[AIM OF THE EXERCISE] Please work out how many lines of this material include "counterclockwise", and answer with that number by itself.

[PROVIDED DATA]
◇ ◇ ◇ ◇ ◇ ◇ ◇

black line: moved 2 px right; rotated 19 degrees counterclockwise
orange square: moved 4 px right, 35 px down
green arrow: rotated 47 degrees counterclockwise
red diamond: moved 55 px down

◇ ◇ ◇ ◇ ◇ ◇ ◇

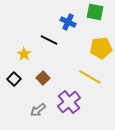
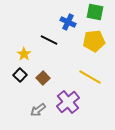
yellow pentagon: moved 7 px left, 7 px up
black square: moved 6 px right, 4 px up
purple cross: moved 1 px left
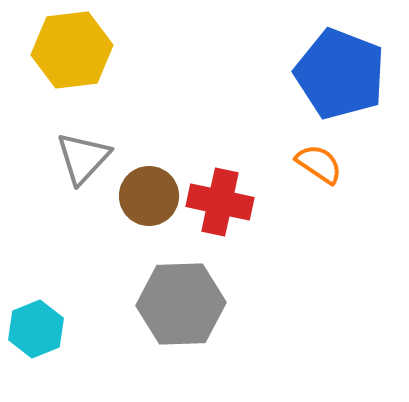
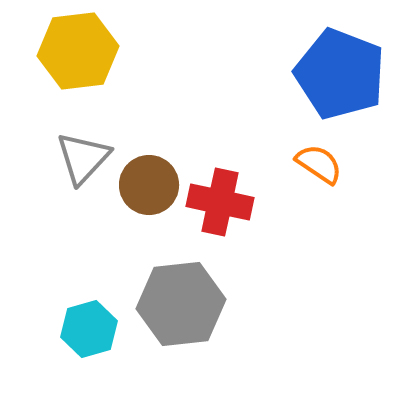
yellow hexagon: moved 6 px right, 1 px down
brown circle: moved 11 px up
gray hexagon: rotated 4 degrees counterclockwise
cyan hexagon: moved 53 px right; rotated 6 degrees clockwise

◇ ◇ ◇ ◇ ◇ ◇ ◇

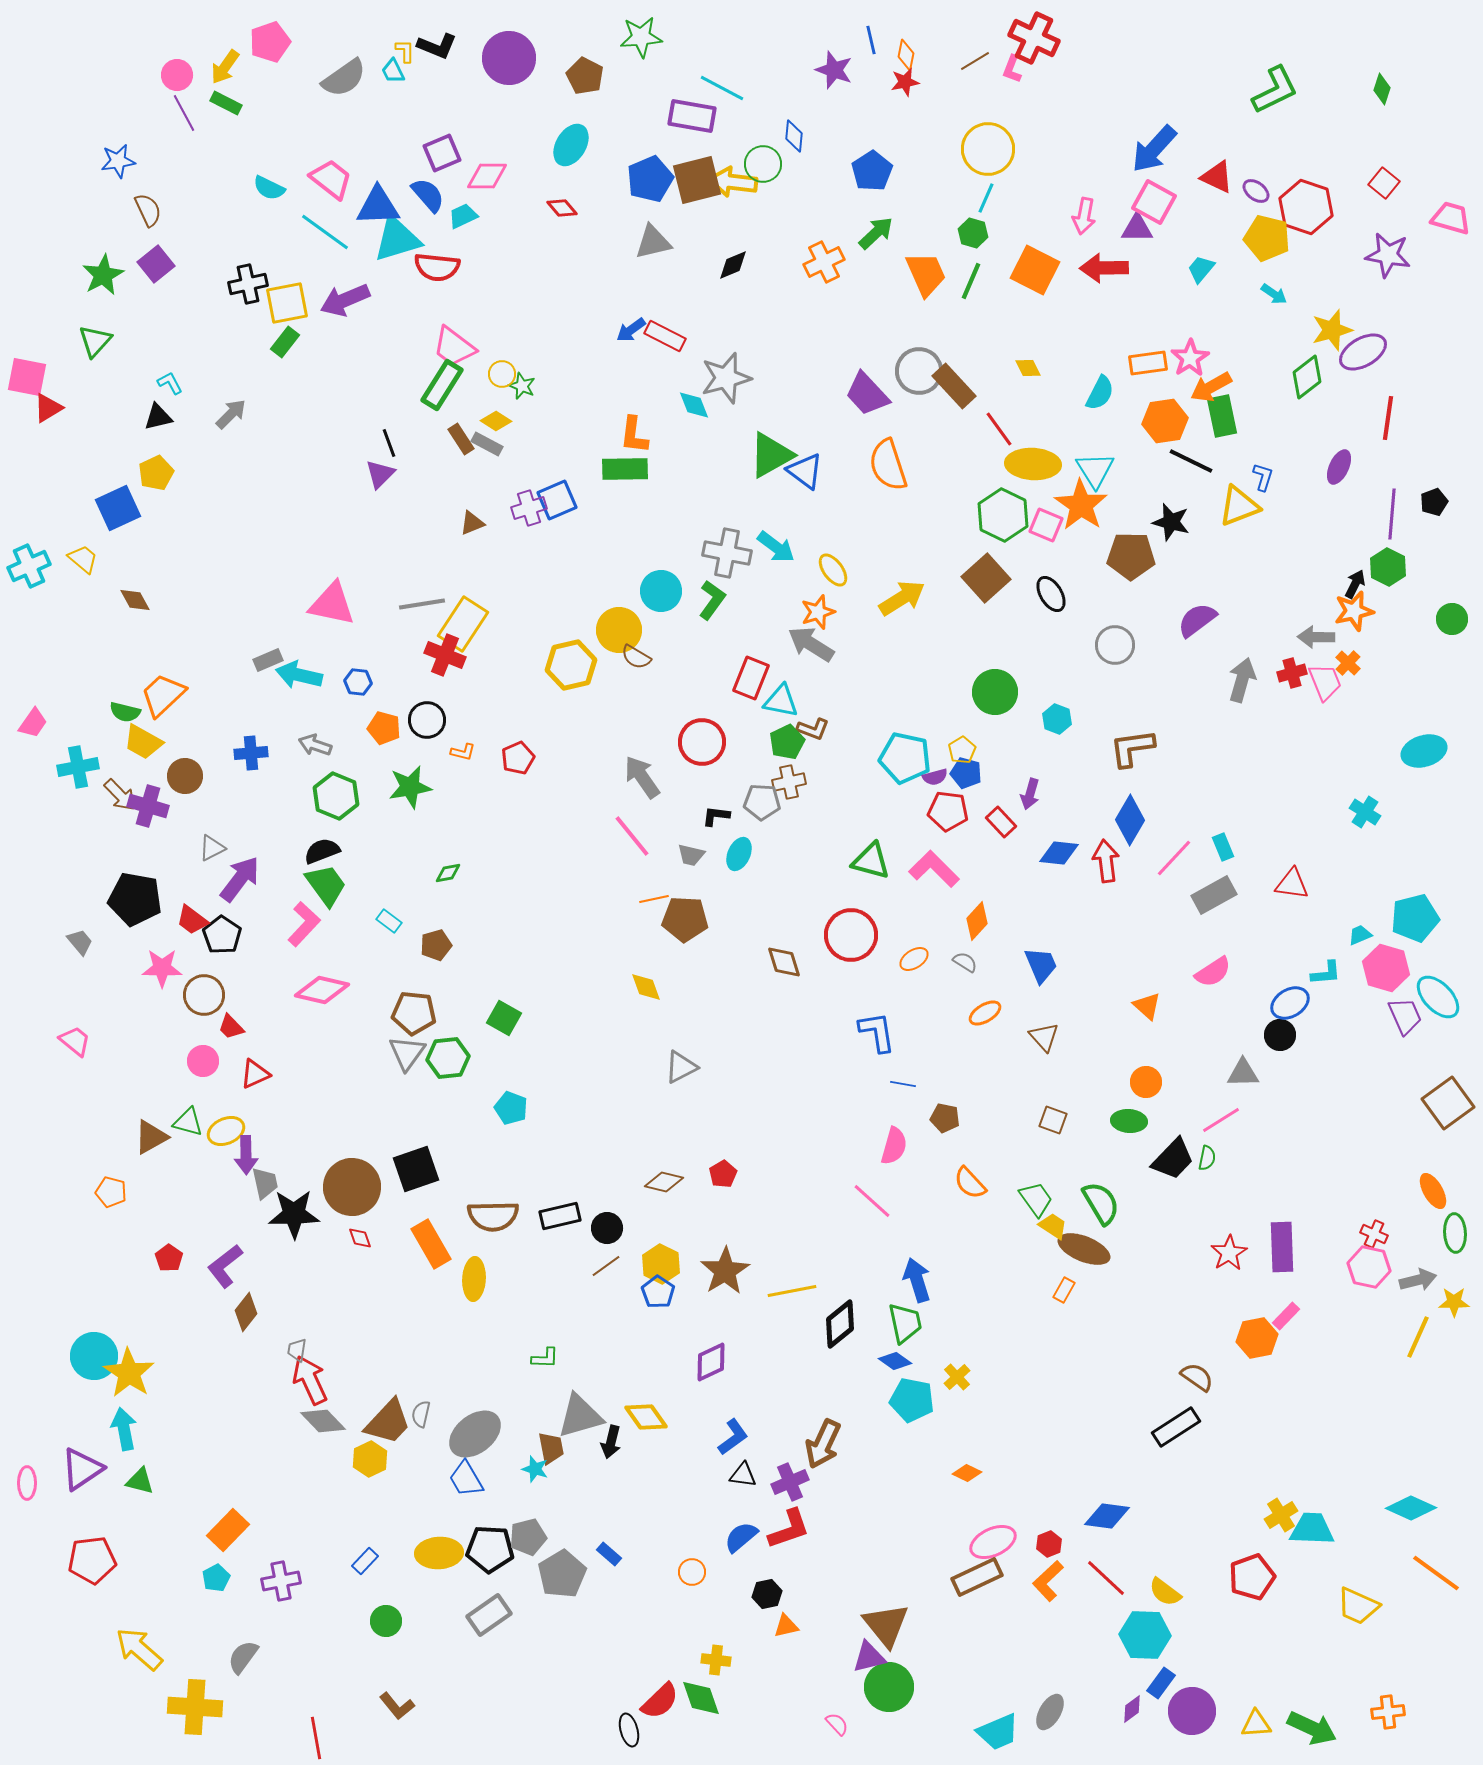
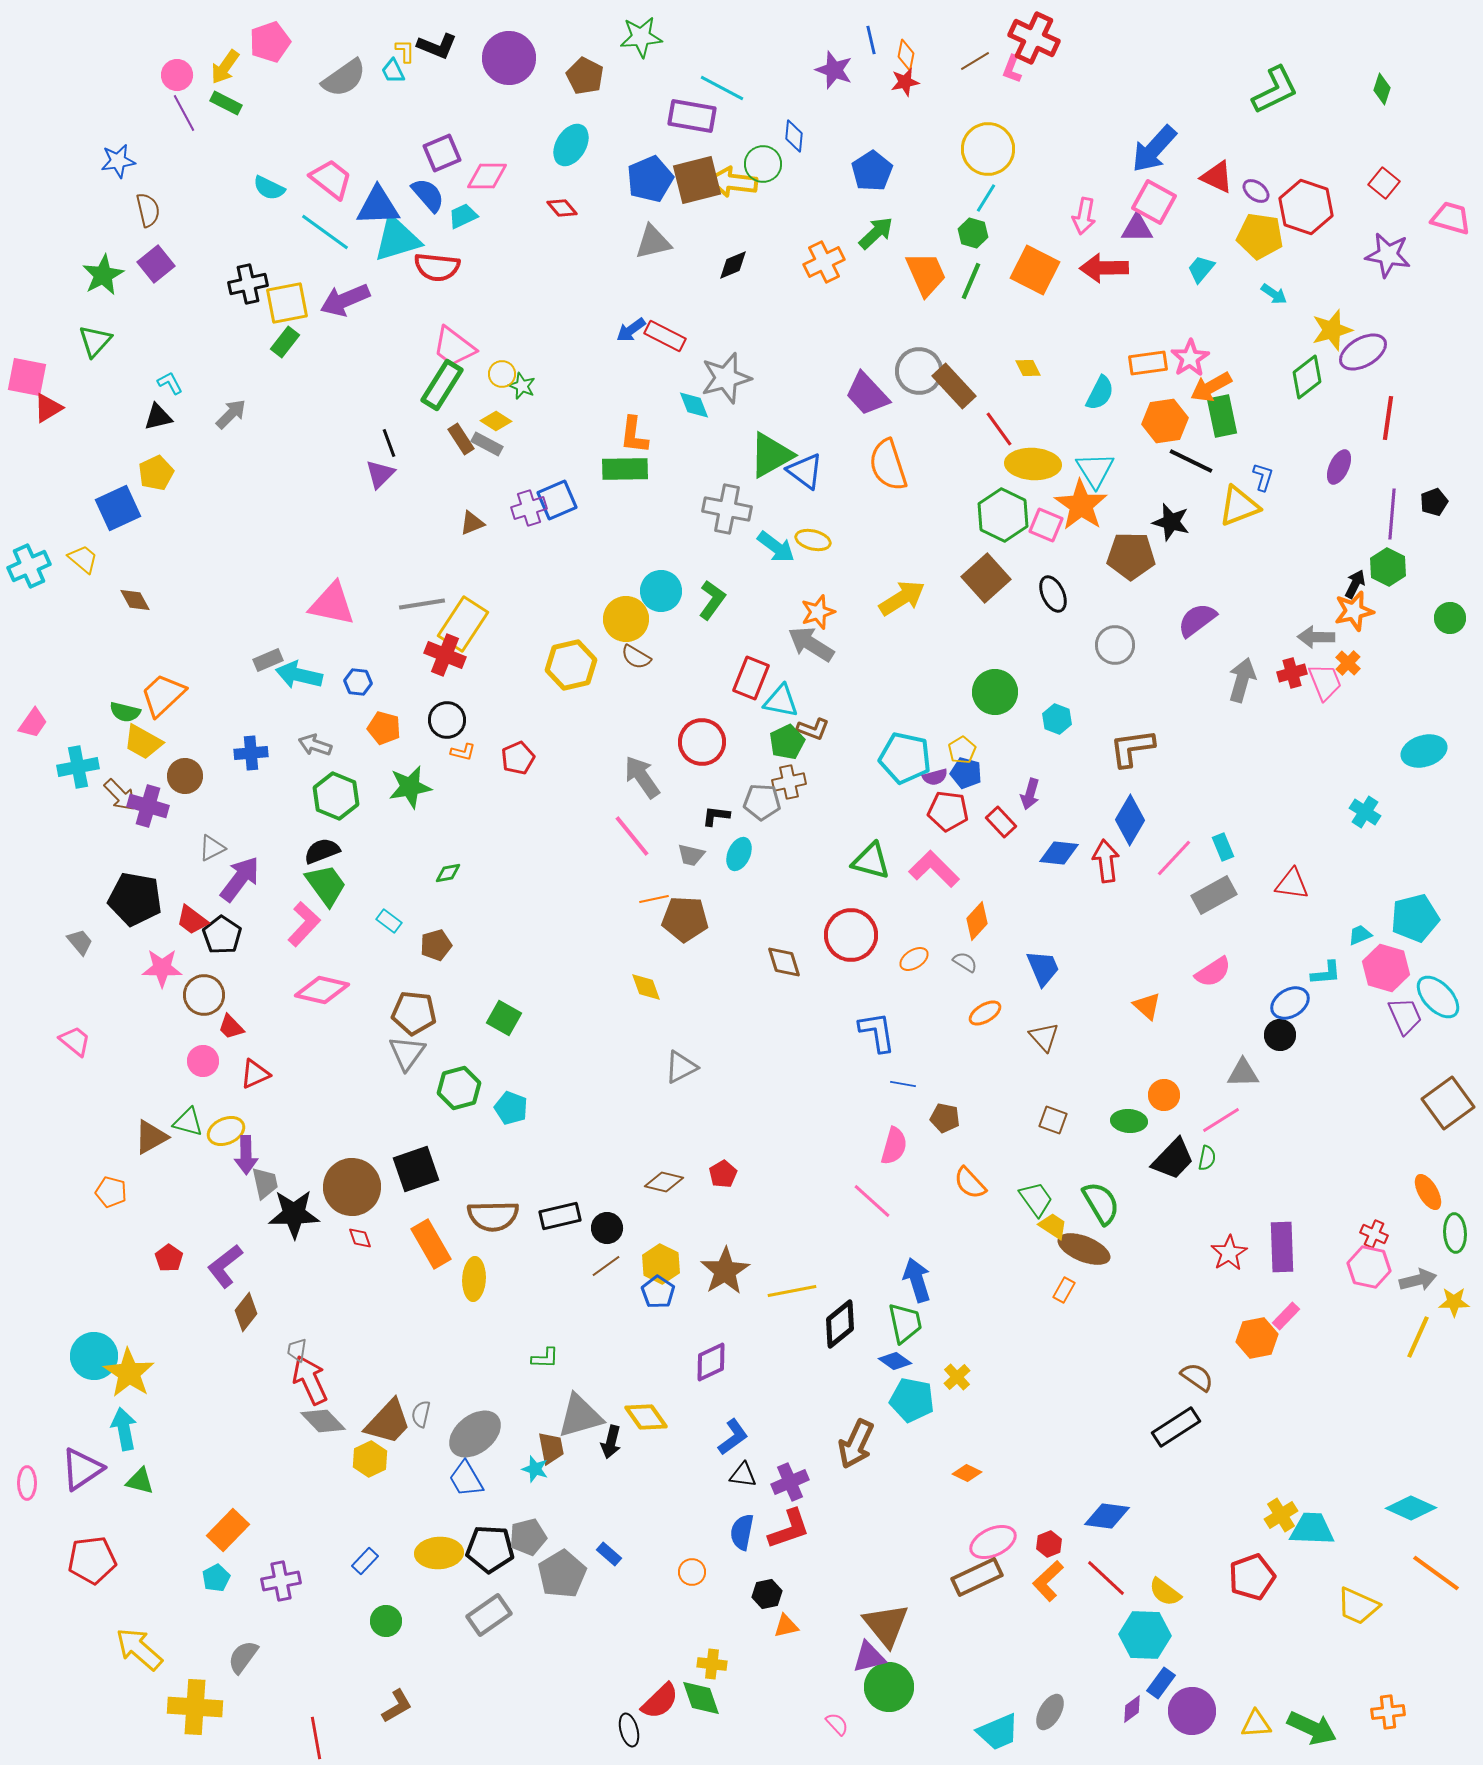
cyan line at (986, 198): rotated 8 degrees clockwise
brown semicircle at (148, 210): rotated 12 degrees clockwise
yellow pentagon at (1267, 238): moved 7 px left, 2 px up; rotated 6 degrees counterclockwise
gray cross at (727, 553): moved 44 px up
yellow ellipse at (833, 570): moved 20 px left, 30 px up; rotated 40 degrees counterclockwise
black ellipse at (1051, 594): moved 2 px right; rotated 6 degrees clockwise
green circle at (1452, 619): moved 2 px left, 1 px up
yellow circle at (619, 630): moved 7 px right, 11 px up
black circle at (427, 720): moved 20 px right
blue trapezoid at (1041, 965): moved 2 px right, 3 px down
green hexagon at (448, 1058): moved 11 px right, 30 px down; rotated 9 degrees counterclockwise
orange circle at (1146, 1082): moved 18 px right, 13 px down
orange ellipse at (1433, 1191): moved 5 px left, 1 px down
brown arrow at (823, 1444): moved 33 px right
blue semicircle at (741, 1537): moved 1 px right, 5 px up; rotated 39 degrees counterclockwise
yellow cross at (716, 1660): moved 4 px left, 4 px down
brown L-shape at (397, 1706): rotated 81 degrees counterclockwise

◇ ◇ ◇ ◇ ◇ ◇ ◇

[RESPONSE TO THIS TASK] 8